Data extract:
================================
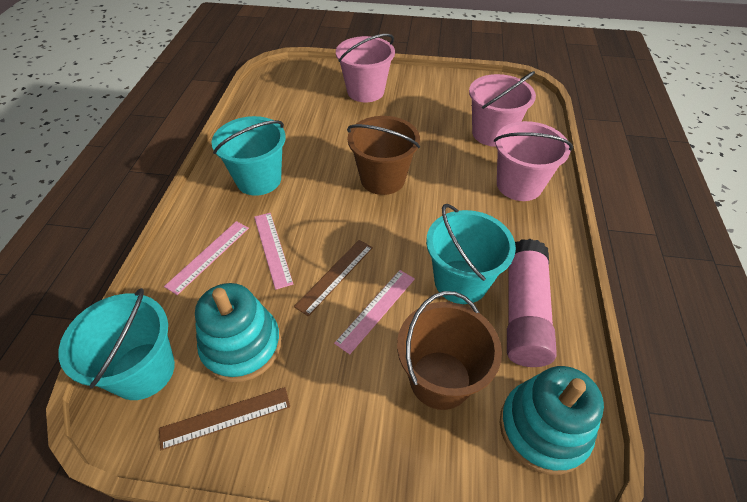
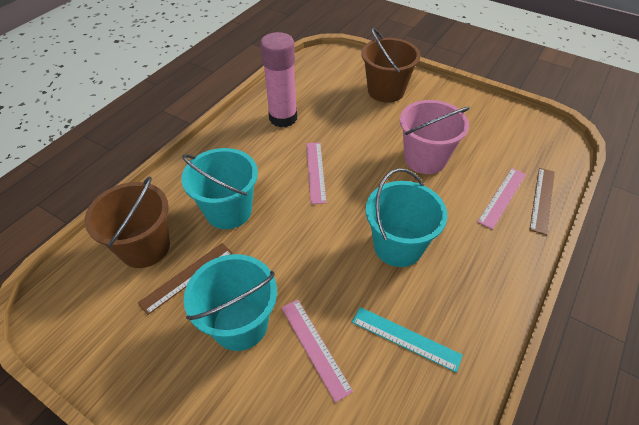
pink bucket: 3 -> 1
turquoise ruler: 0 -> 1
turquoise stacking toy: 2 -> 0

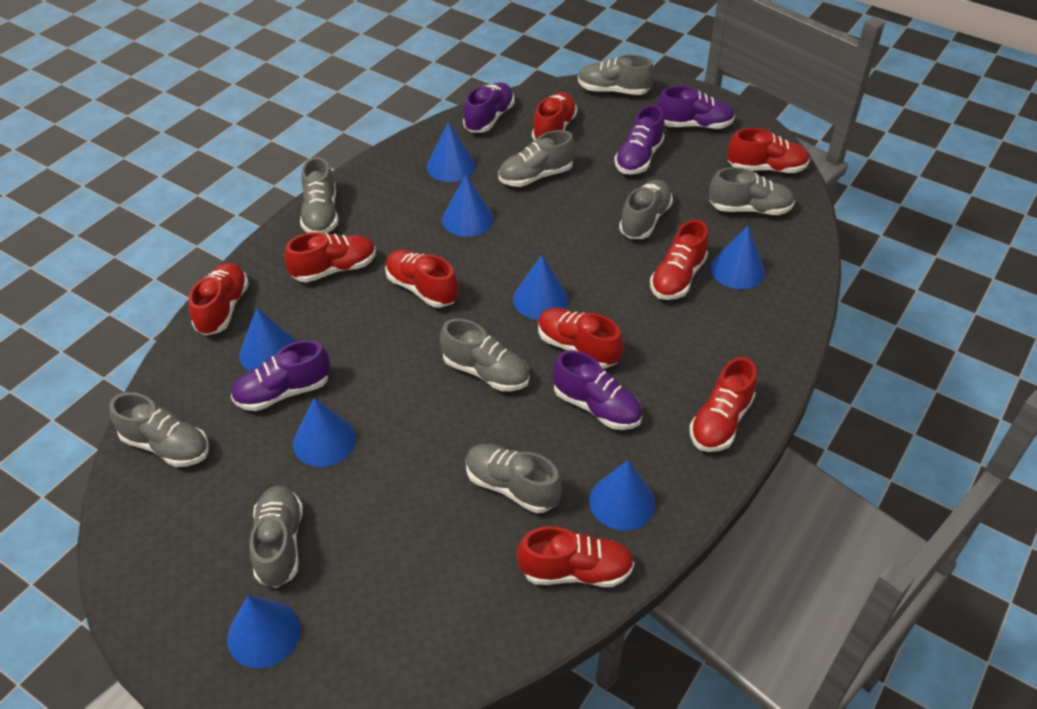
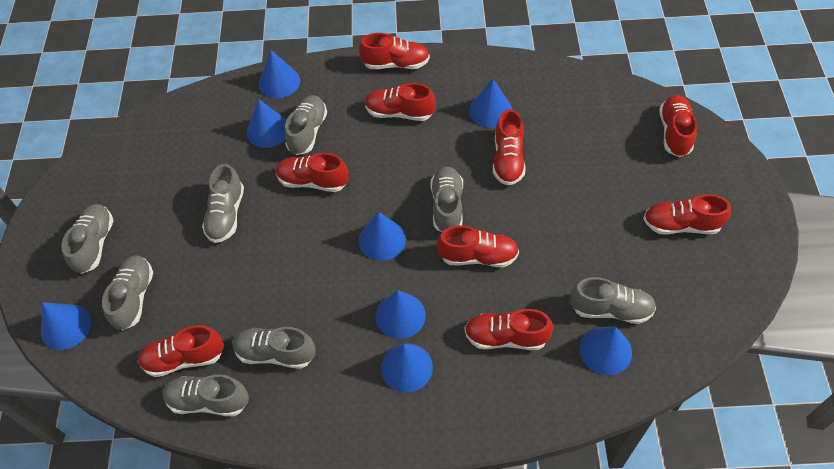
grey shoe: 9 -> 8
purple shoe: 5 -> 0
================================
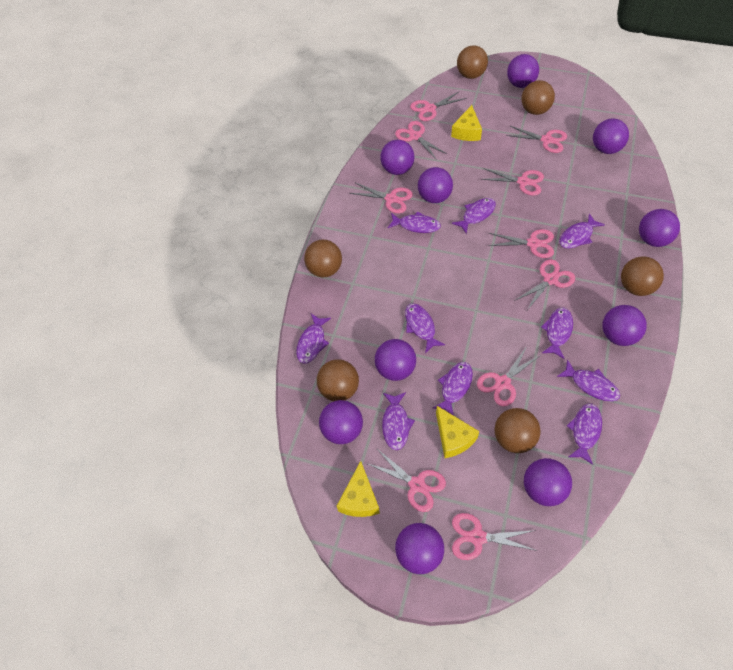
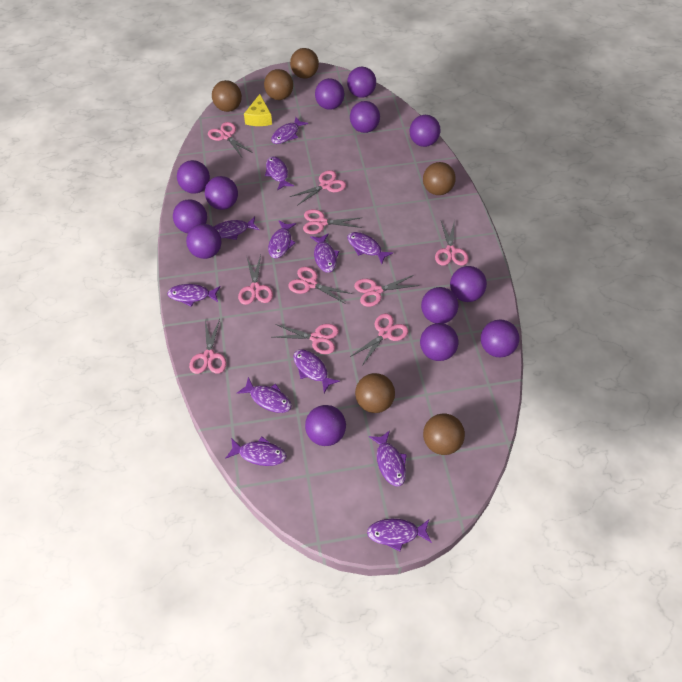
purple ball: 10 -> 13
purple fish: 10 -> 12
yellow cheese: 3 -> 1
================================
What to do: Copy out only the lines of the records above from the one with "purple ball: 10 -> 13" through the one with "yellow cheese: 3 -> 1", exactly as they stand, both included.

Finished task:
purple ball: 10 -> 13
purple fish: 10 -> 12
yellow cheese: 3 -> 1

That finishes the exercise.